_Written task:_
Among the entries below, find the line with "lime 3x3 plate [105,222,276,370]" and the line with "cyan 1x1 round". Return exactly those lines and every line between them, but no pictures.
[Opening Exercise inputs section]
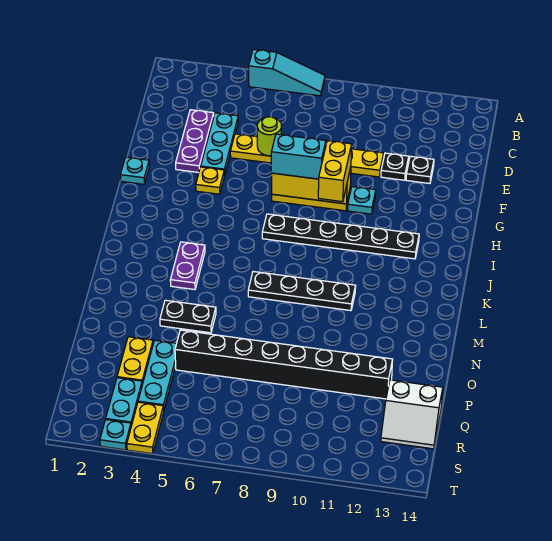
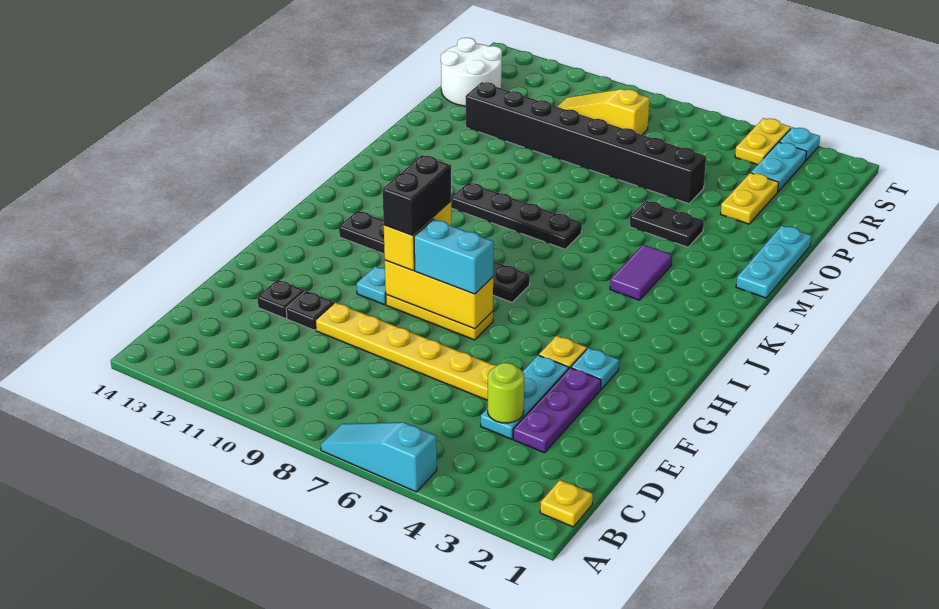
none -> yellow 1x1 plate [540,480,593,527]
lime 1x1 round brick [257,117,281,156] -> lime 1x1 round brick moved to [488,363,524,423]
cyan 1x1 plate [120,157,149,184] -> cyan 1x1 plate moved to [571,348,619,389]
none -> black 1x2 brick [383,155,451,235]
purple 1x2 plate [170,242,205,290] -> purple 1x2 tile [610,245,672,300]
cyan 1x3 plate [138,340,177,409] -> cyan 1x3 plate moved to [736,226,811,298]
white 2x2 slope [381,380,443,449] -> white 2x2 round brick [441,38,502,106]
none -> yellow 1x3 slope [557,89,650,135]

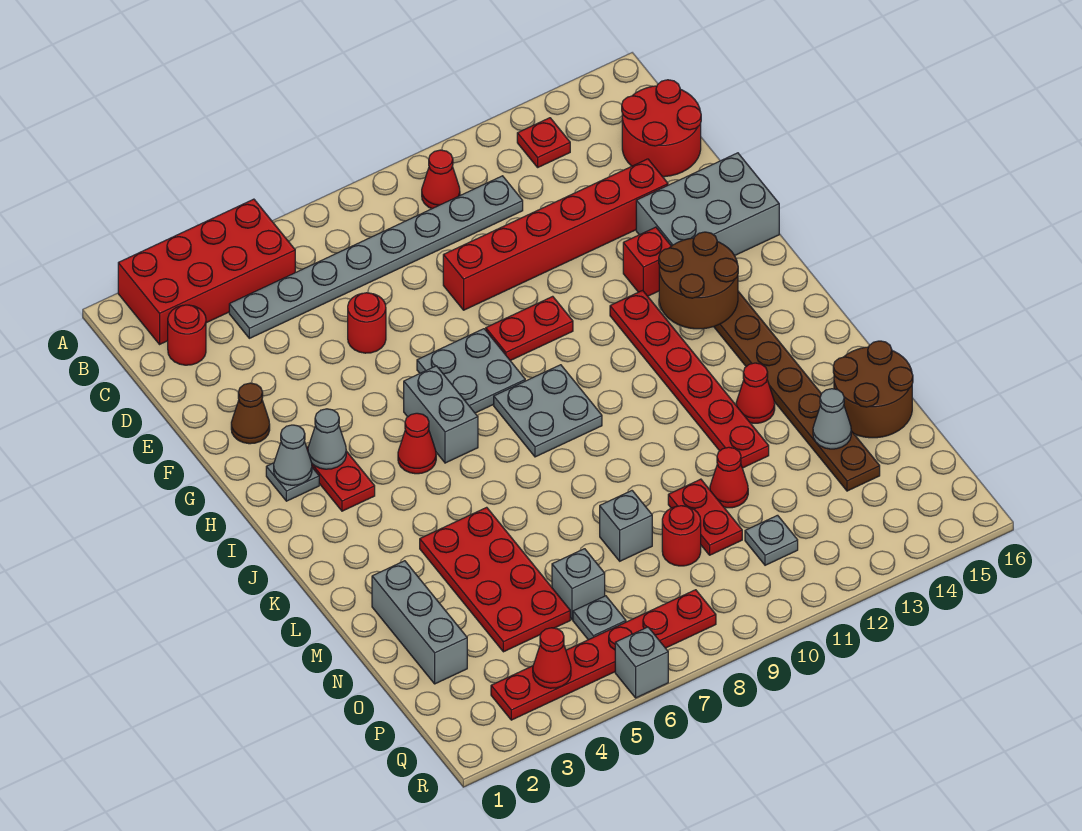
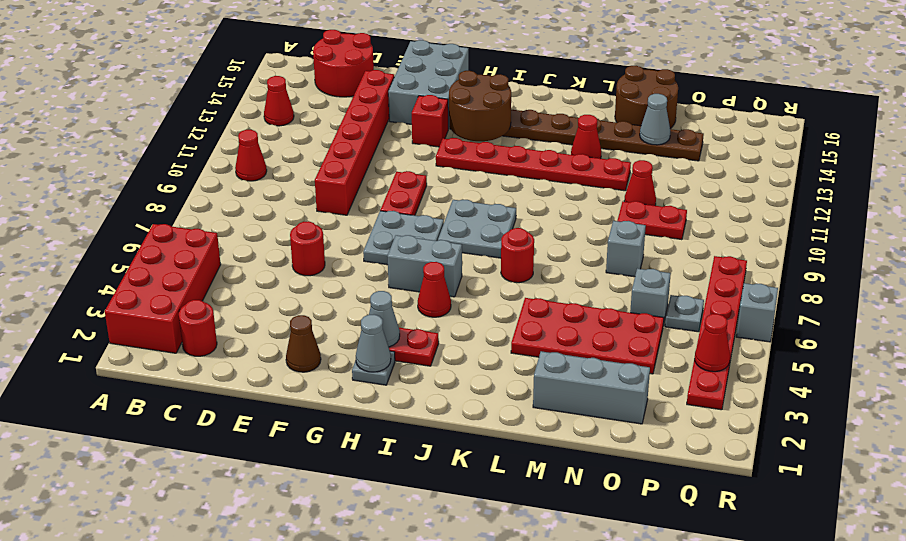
red 1x1 plate [517,118,570,167] -> red 1x1 cone [264,76,294,126]
grey 1x8 plate [229,176,523,338] -> none
red 1x1 round brick [662,506,701,566] -> red 1x1 round brick moved to [501,228,534,283]
grey 1x1 plate [745,515,798,565] -> none

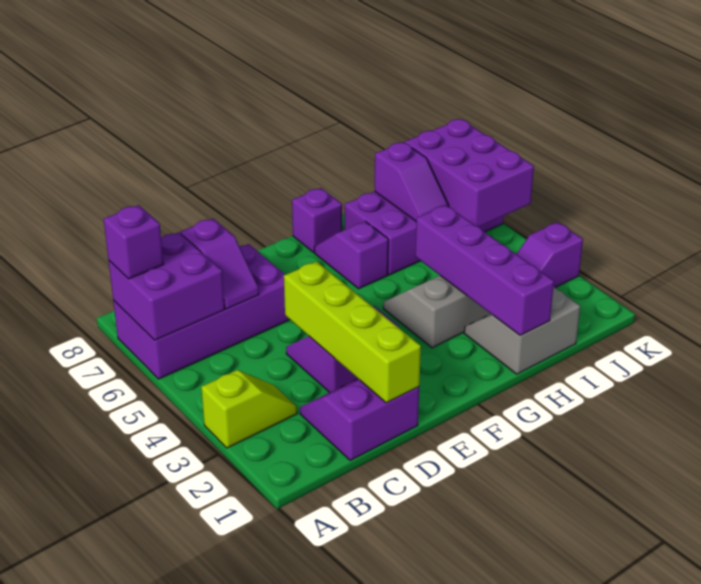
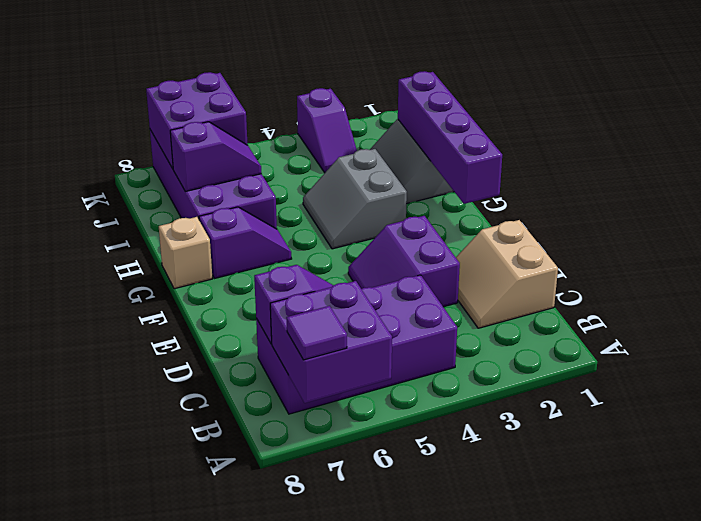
lime 1x2 slope [201,370,297,448] -> none
purple 2x4 brick [113,244,290,379] -> purple 2x4 brick turned to [256,275,457,414]
purple 1x1 brick [104,205,164,279] -> purple 1x1 tile [286,306,347,360]
purple 2x2 slope [300,379,419,460] -> tan 2x2 slope [456,220,558,328]
lime 1x4 brick [284,261,421,403] -> none
purple 1x2 slope [314,221,388,289] -> purple 1x2 slope turned to [199,207,292,278]
purple 1x1 brick [292,188,342,252] -> tan 1x1 brick [159,217,212,289]
purple 1x4 brick [415,205,554,335] -> purple 1x4 brick turned to [398,71,502,204]
purple 2x3 brick [405,119,534,227] -> purple 2x2 brick [146,72,248,169]

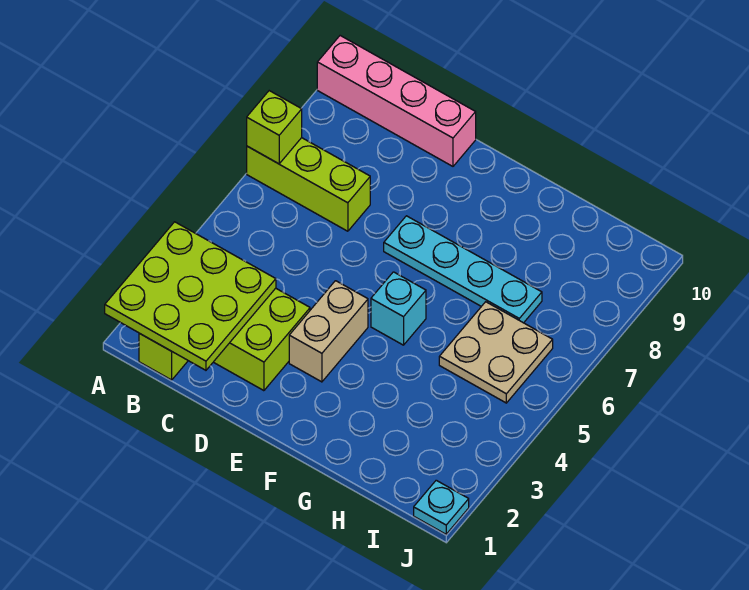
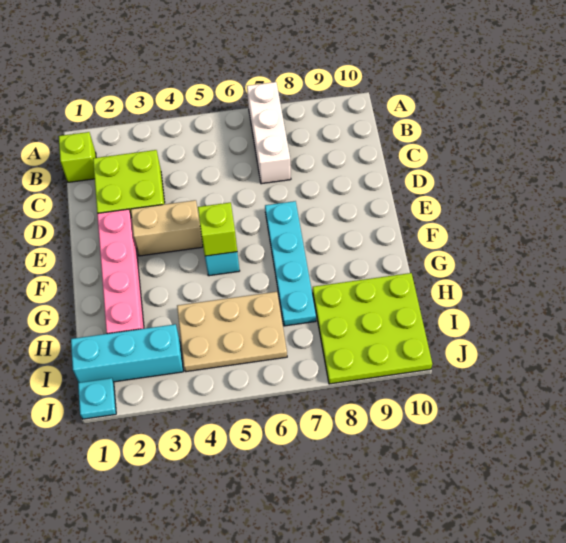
lime 3x3 plate [105,222,276,370] -> lime 3x3 plate moved to [313,273,432,384]
lime 1x3 brick [247,138,370,231] -> white 1x3 brick [247,82,291,184]
lime 1x1 brick [247,91,302,164] -> lime 1x1 brick moved to [198,202,237,256]
pink 1x4 brick [317,36,476,166] -> pink 1x4 brick moved to [97,209,144,334]
tan 2x2 plate [439,302,553,403] -> tan 2x3 plate [177,292,287,372]
none -> cyan 1x3 brick [71,324,183,383]

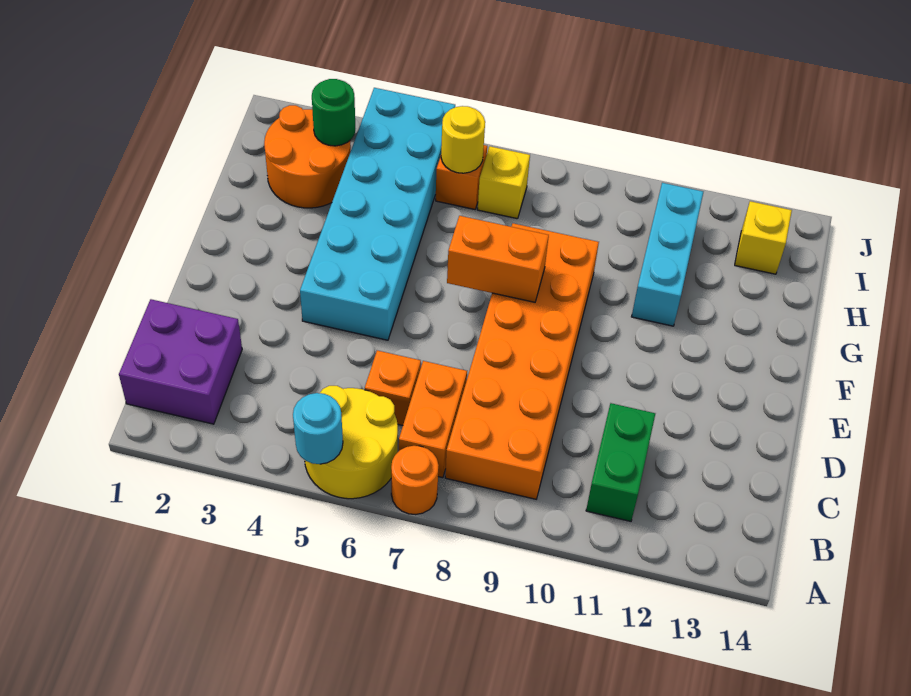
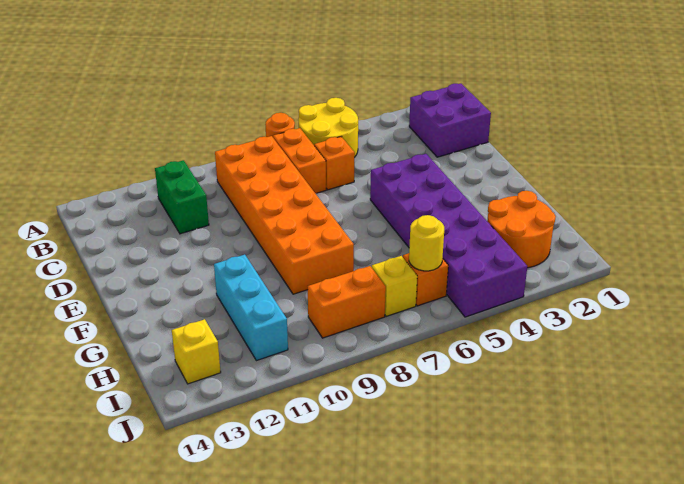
cyan 1x1 round brick [293,393,343,464] -> none
cyan 2x6 brick [300,88,455,340] -> purple 2x6 brick [370,154,527,317]
orange 1x2 brick [447,216,549,302] -> orange 1x2 brick moved to [308,266,386,338]
green 1x1 round brick [312,79,355,146] -> none

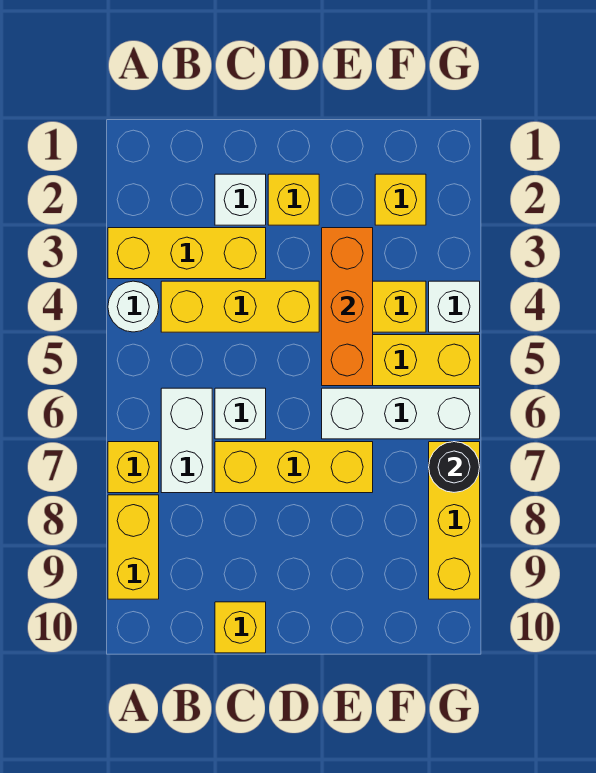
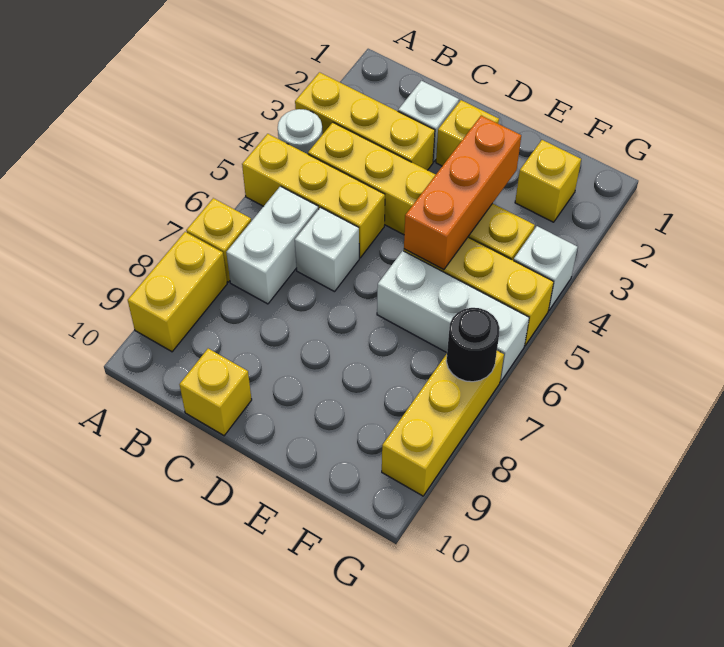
yellow 1x3 brick [215,442,373,493] -> yellow 1x3 brick moved to [242,134,385,258]

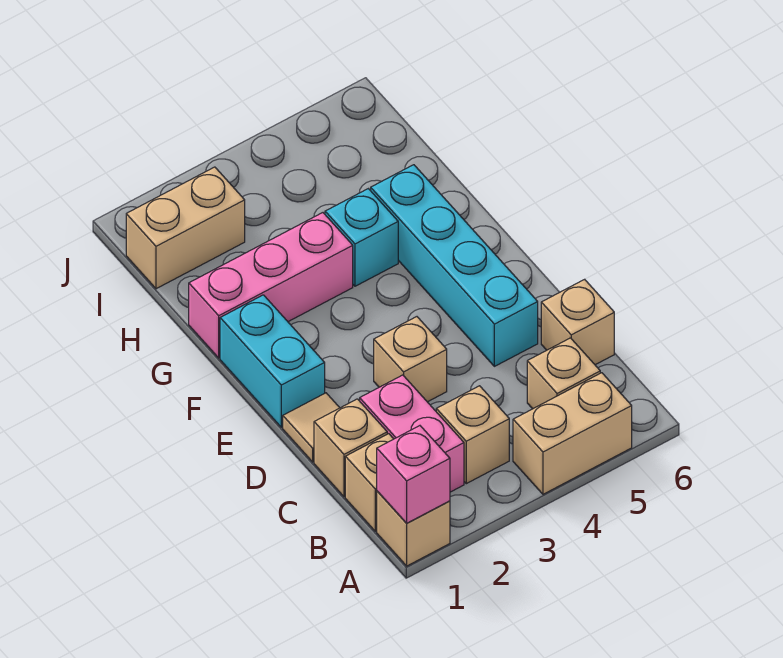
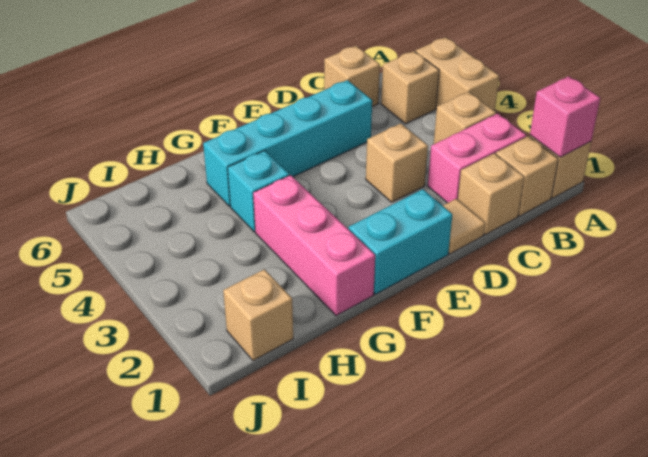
tan 1x2 brick [126,167,245,289] -> tan 1x1 brick [223,269,293,361]

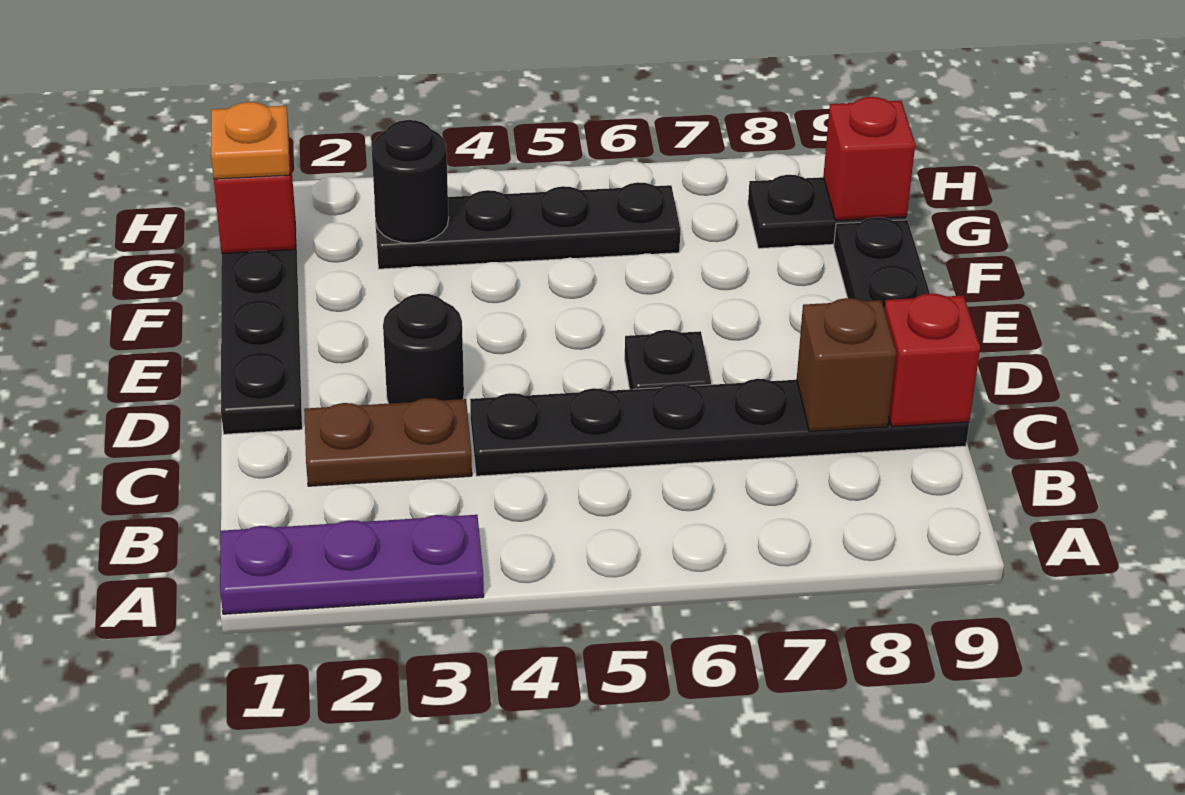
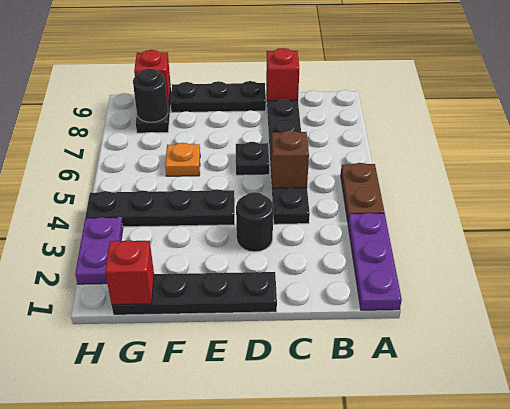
brown 1x2 plate [304,398,472,486] -> brown 1x2 plate moved to [341,163,384,221]
brown 1x1 brick [797,298,896,432] -> brown 1x1 brick moved to [271,130,309,188]
orange 1x1 plate [211,102,290,179] -> orange 1x1 plate moved to [165,143,200,176]
black 1x4 plate [374,182,680,269] -> black 1x4 plate turned to [85,189,235,227]
black 1x1 round brick [372,120,449,243] -> black 1x1 round brick moved to [133,69,168,122]
none -> purple 1x2 plate [75,217,123,284]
[Closing Exercise inputs section]
_Answer section:_
lime 3x3 plate [105,222,276,370] -> lime 3x3 plate moved to [313,273,432,384]
lime 1x3 brick [247,138,370,231] -> white 1x3 brick [247,82,291,184]
lime 1x1 brick [247,91,302,164] -> lime 1x1 brick moved to [198,202,237,256]
pink 1x4 brick [317,36,476,166] -> pink 1x4 brick moved to [97,209,144,334]
tan 2x2 plate [439,302,553,403] -> tan 2x3 plate [177,292,287,372]
none -> cyan 1x3 brick [71,324,183,383]

cyan 1x1 round brick [293,393,343,464] -> none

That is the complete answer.